**PROBLEM TO SOLVE:** Repeat the listing below word for word, minus the pictures.
====== RECORDS PROVIDED ======
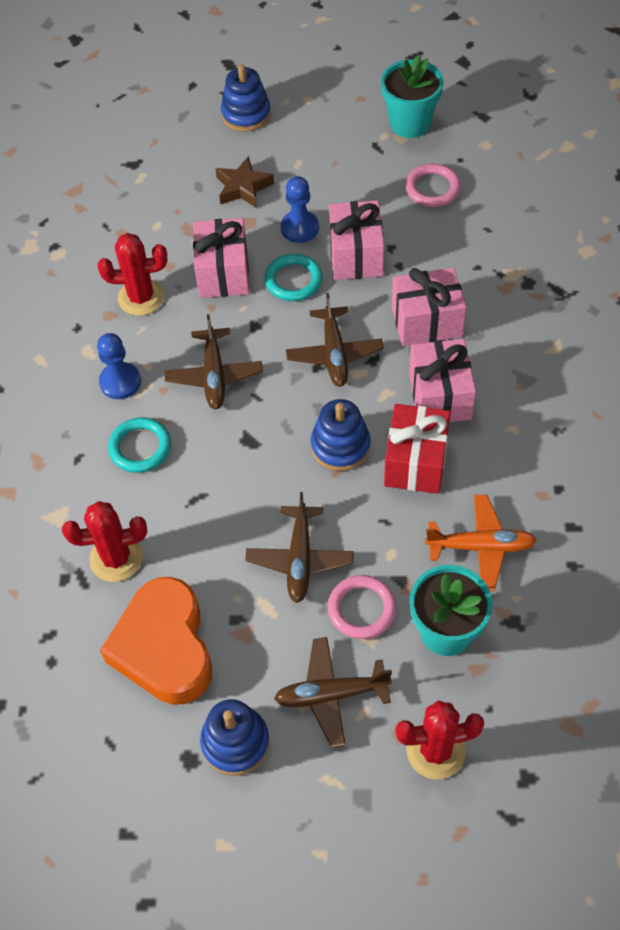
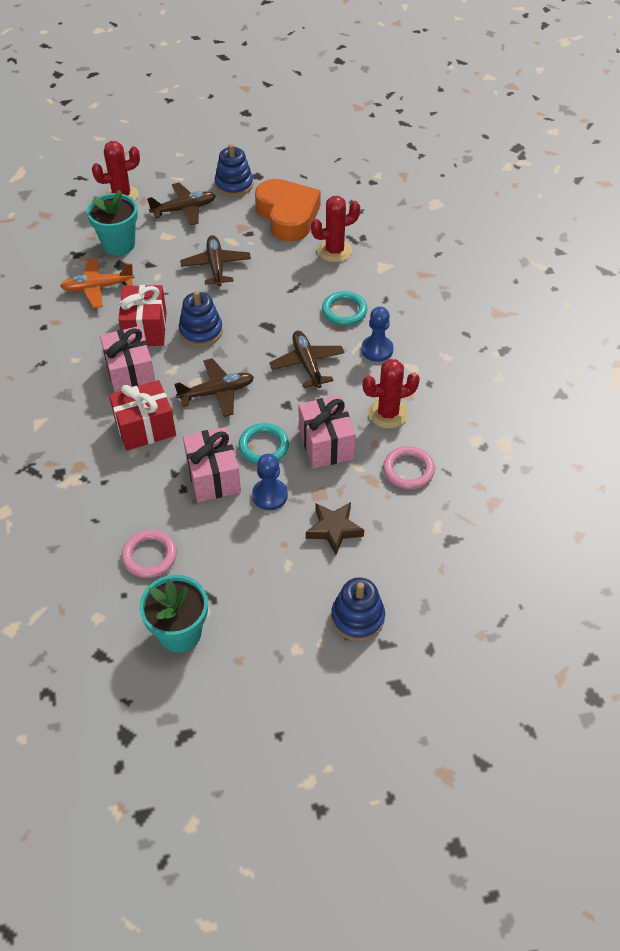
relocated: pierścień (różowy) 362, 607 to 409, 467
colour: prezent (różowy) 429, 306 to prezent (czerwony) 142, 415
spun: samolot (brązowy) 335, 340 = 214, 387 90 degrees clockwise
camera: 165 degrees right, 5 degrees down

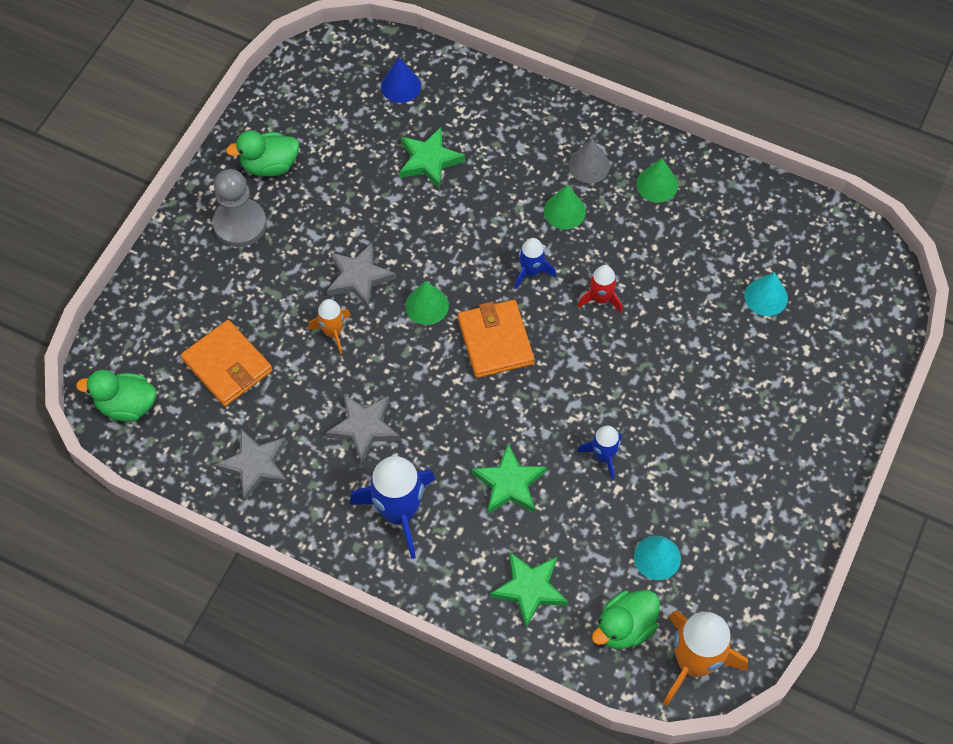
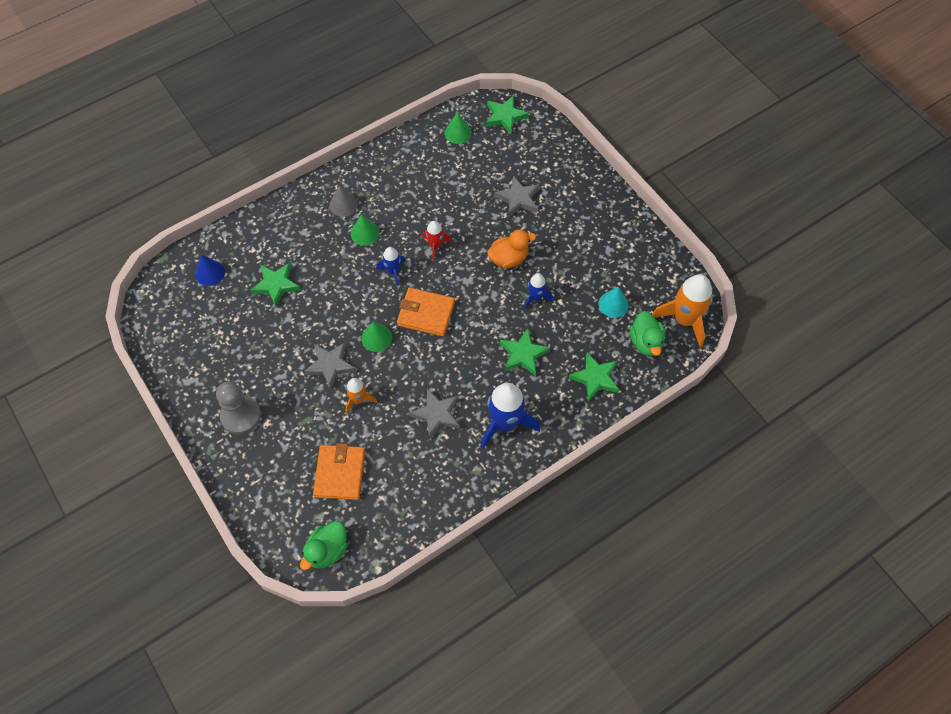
missing: kaczka (zielony) 262, 153; stożek (turkusowy) 766, 294
appeared: gwiazda (zielony) 507, 114; kaczka (pomarańczowy) 511, 249
relocated: stożek (zielony) 657, 180 to 458, 128; gwiazda (szary) 251, 465 to 517, 196
spun: portfel (pomarańczowy) 226, 363 = 339, 471 75 degrees counterclockwise
camera: 60 degrees left, 0 degrees up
======
**WORKED SOLUTION:**
relocated: pierścień (różowy) 362, 607 to 409, 467
colour: prezent (różowy) 429, 306 to prezent (czerwony) 142, 415
spun: samolot (brązowy) 335, 340 = 214, 387 90 degrees clockwise
camera: 165 degrees right, 5 degrees down

missing: kaczka (zielony) 262, 153; stożek (turkusowy) 766, 294
appeared: gwiazda (zielony) 507, 114; kaczka (pomarańczowy) 511, 249
relocated: stożek (zielony) 657, 180 to 458, 128; gwiazda (szary) 251, 465 to 517, 196
spun: portfel (pomarańczowy) 226, 363 = 339, 471 75 degrees counterclockwise
camera: 60 degrees left, 0 degrees up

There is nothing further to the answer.